#### Цель упражнения:
Перепишите записи без изменений, начиная со строки, в которой стоит «This screenshot has», и до самого конца записей включительно.

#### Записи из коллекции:

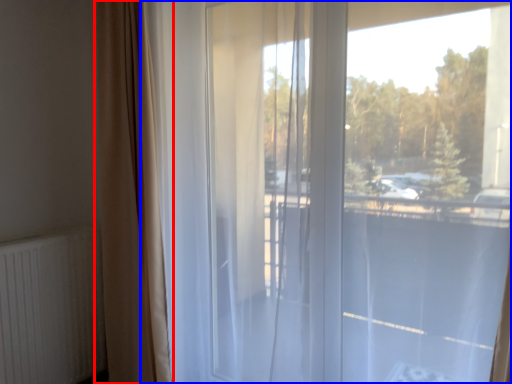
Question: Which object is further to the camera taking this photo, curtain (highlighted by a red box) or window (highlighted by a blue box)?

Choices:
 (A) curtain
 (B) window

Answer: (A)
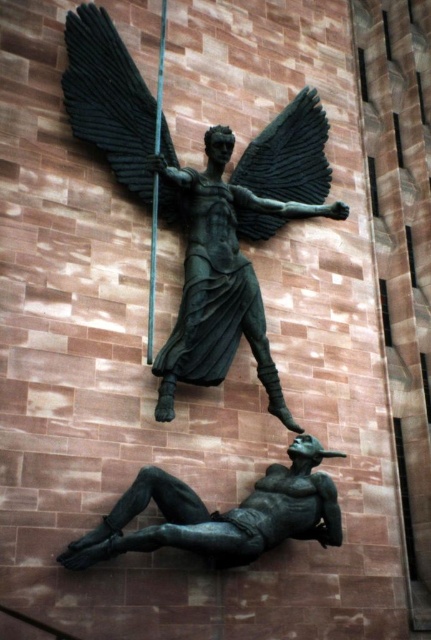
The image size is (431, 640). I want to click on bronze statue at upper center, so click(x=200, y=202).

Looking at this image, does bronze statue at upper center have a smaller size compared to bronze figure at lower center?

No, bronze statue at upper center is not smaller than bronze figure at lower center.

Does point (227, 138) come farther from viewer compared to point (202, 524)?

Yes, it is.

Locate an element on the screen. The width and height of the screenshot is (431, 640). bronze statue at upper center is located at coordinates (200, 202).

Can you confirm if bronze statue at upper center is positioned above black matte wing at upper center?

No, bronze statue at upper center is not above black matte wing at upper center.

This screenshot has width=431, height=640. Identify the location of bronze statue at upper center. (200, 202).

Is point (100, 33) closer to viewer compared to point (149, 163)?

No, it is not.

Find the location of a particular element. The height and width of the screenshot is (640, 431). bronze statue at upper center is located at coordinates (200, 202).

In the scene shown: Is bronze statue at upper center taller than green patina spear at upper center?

#### Ответ на задание:
This screenshot has width=431, height=640. Identify the location of bronze statue at upper center. (200, 202).

Is point (100, 33) closer to viewer compared to point (149, 163)?

No, it is not.

Find the location of a particular element. The height and width of the screenshot is (640, 431). bronze statue at upper center is located at coordinates (200, 202).

In the scene shown: Is bronze statue at upper center taller than green patina spear at upper center?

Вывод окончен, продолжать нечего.